INSTRUCTIONS TO FOLLOW:
Exactly as written, set down the lines from the top of the entries through the line bearing "black brick A6", with every picture left out.

TASK DATA:
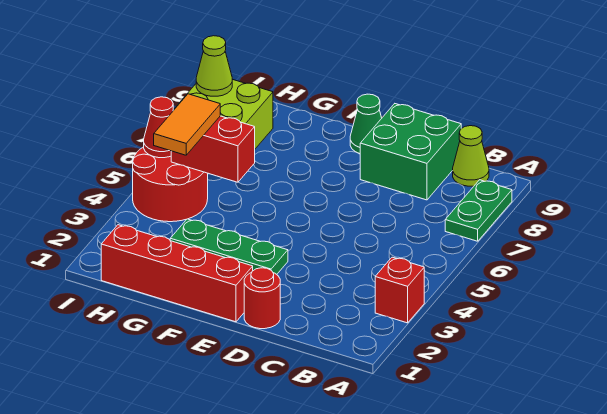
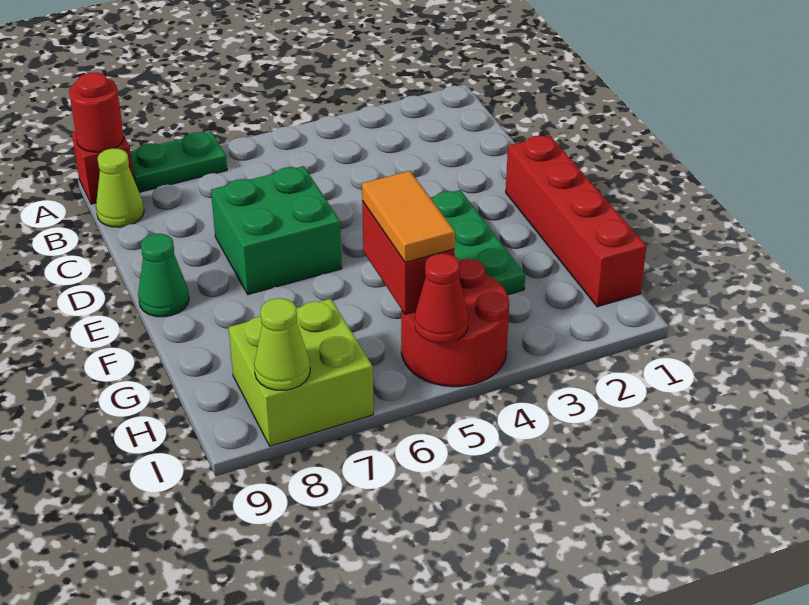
red brick A3 level 1 -> red brick A9 level 1
green brick C8:D9 level 1 -> green brick D6:E7 level 1
red round brick D1 level 1 -> red round brick A9 level 2
orange tile H4:H5 level 3 -> orange tile G5:H5 level 3

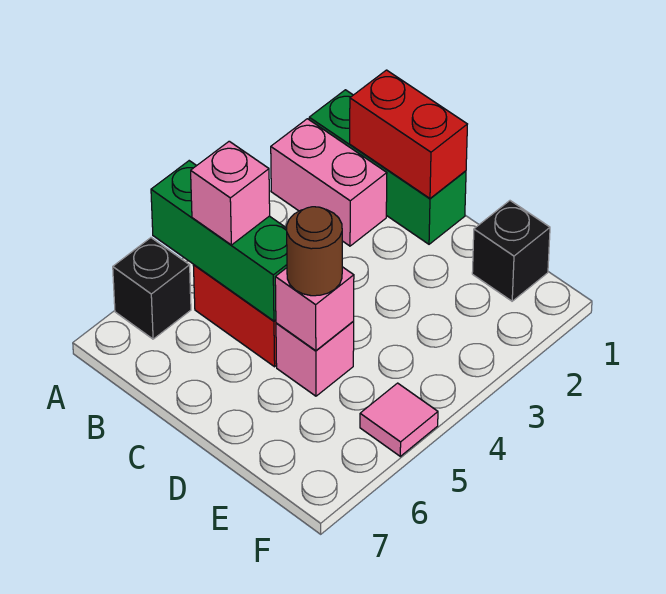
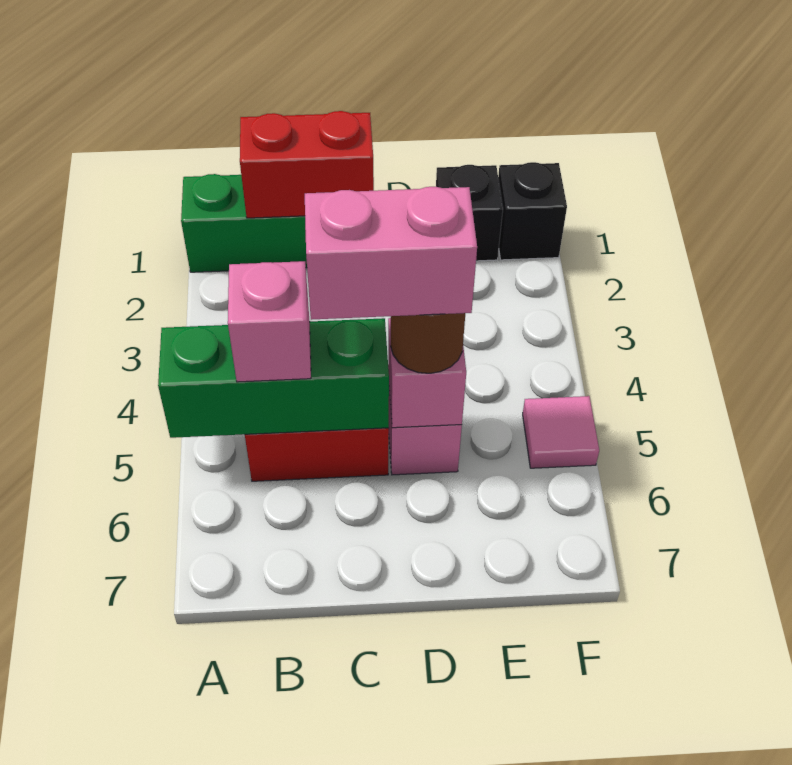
pink brick A2:B2 level 1 -> pink brick C5:D5 level 4
black brick A6 level 1 -> black brick F1 level 1

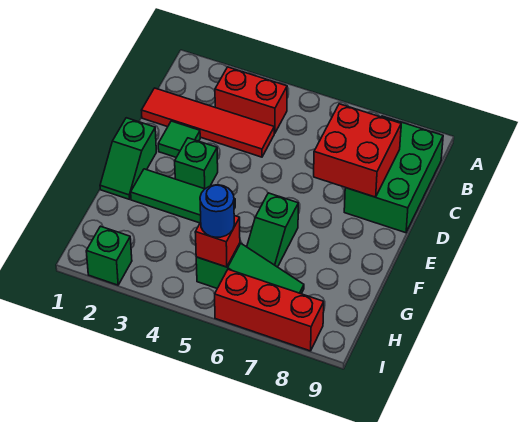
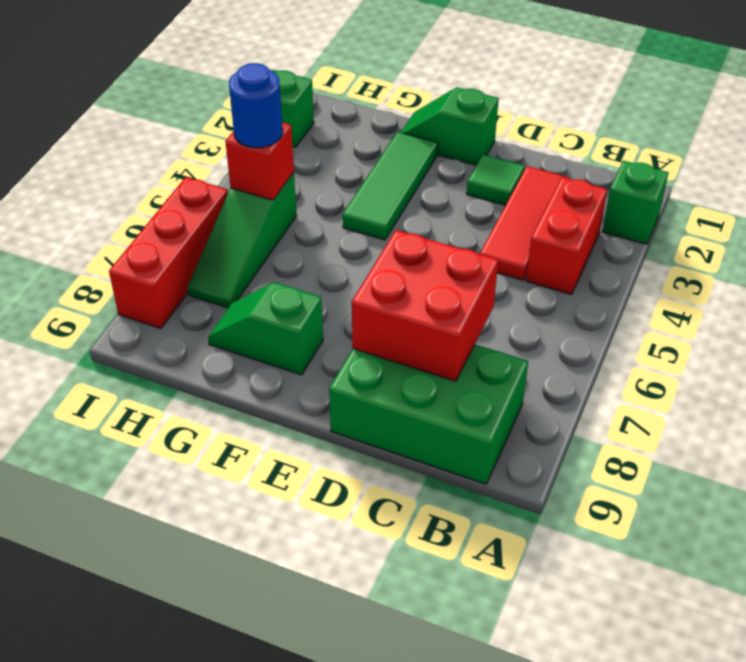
red tile C1:C4 level 1 -> red tile C2:C4 level 1
green brick E3 level 1 -> green brick A2 level 1
green slope F6:G6 level 1 top F -> green slope F8:G8 level 1 top F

ANSWER SECTION:
red brick A3 level 1 -> red brick A9 level 1
green brick C8:D9 level 1 -> green brick D6:E7 level 1
red round brick D1 level 1 -> red round brick A9 level 2
orange tile H4:H5 level 3 -> orange tile G5:H5 level 3

pink brick A2:B2 level 1 -> pink brick C5:D5 level 4
black brick A6 level 1 -> black brick F1 level 1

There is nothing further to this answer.